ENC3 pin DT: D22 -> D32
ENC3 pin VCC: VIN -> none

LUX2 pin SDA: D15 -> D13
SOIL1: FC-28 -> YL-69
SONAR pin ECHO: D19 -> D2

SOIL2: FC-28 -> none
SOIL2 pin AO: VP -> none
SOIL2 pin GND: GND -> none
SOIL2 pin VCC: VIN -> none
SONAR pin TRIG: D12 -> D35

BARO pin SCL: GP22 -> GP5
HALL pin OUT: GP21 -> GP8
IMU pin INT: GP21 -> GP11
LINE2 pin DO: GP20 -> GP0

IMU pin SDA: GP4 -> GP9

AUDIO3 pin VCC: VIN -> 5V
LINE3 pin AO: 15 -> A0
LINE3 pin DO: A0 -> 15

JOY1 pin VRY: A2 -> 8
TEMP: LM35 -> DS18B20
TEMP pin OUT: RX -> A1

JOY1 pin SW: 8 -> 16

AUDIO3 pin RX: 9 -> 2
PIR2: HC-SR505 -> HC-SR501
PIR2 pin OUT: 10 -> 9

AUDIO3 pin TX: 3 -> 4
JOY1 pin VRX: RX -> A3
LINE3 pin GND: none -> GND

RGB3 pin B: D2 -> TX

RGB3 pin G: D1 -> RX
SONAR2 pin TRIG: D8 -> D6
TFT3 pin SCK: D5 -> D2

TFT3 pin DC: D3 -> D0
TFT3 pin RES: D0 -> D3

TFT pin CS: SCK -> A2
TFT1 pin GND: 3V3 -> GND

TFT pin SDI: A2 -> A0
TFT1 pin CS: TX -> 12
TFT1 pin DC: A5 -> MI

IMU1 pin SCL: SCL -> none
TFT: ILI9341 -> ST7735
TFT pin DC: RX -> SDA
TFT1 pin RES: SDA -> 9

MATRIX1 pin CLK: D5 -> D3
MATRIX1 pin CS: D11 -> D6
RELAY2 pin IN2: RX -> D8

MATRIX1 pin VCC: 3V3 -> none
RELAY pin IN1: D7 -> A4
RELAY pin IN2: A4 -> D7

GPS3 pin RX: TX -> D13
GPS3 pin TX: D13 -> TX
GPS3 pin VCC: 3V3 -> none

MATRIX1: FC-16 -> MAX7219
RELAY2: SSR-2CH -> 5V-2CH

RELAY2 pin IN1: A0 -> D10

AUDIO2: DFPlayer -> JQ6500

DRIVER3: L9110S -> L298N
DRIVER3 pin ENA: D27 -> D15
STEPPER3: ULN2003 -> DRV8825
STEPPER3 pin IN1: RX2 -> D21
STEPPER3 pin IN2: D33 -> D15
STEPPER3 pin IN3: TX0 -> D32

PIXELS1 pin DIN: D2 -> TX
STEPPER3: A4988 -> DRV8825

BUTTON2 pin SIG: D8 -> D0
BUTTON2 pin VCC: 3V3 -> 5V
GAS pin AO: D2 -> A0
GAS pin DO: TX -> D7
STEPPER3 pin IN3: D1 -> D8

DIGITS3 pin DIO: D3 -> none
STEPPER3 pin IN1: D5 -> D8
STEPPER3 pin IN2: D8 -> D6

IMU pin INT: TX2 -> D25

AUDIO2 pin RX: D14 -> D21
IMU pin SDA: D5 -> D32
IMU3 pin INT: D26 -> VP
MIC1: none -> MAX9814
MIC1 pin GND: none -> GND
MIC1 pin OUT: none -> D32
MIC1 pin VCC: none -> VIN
——
What you will do = Using the entries above, output exactly the lines between the line holding "TFT3 pin SCK: D5 -> D2" and the line holding "MIC1: none -> MAX9814", end lines included, and nothing more.

Exercise result =
TFT3 pin SCK: D5 -> D2

TFT3 pin DC: D3 -> D0
TFT3 pin RES: D0 -> D3

TFT pin CS: SCK -> A2
TFT1 pin GND: 3V3 -> GND

TFT pin SDI: A2 -> A0
TFT1 pin CS: TX -> 12
TFT1 pin DC: A5 -> MI

IMU1 pin SCL: SCL -> none
TFT: ILI9341 -> ST7735
TFT pin DC: RX -> SDA
TFT1 pin RES: SDA -> 9

MATRIX1 pin CLK: D5 -> D3
MATRIX1 pin CS: D11 -> D6
RELAY2 pin IN2: RX -> D8

MATRIX1 pin VCC: 3V3 -> none
RELAY pin IN1: D7 -> A4
RELAY pin IN2: A4 -> D7

GPS3 pin RX: TX -> D13
GPS3 pin TX: D13 -> TX
GPS3 pin VCC: 3V3 -> none

MATRIX1: FC-16 -> MAX7219
RELAY2: SSR-2CH -> 5V-2CH

RELAY2 pin IN1: A0 -> D10

AUDIO2: DFPlayer -> JQ6500

DRIVER3: L9110S -> L298N
DRIVER3 pin ENA: D27 -> D15
STEPPER3: ULN2003 -> DRV8825
STEPPER3 pin IN1: RX2 -> D21
STEPPER3 pin IN2: D33 -> D15
STEPPER3 pin IN3: TX0 -> D32

PIXELS1 pin DIN: D2 -> TX
STEPPER3: A4988 -> DRV8825

BUTTON2 pin SIG: D8 -> D0
BUTTON2 pin VCC: 3V3 -> 5V
GAS pin AO: D2 -> A0
GAS pin DO: TX -> D7
STEPPER3 pin IN3: D1 -> D8

DIGITS3 pin DIO: D3 -> none
STEPPER3 pin IN1: D5 -> D8
STEPPER3 pin IN2: D8 -> D6

IMU pin INT: TX2 -> D25

AUDIO2 pin RX: D14 -> D21
IMU pin SDA: D5 -> D32
IMU3 pin INT: D26 -> VP
MIC1: none -> MAX9814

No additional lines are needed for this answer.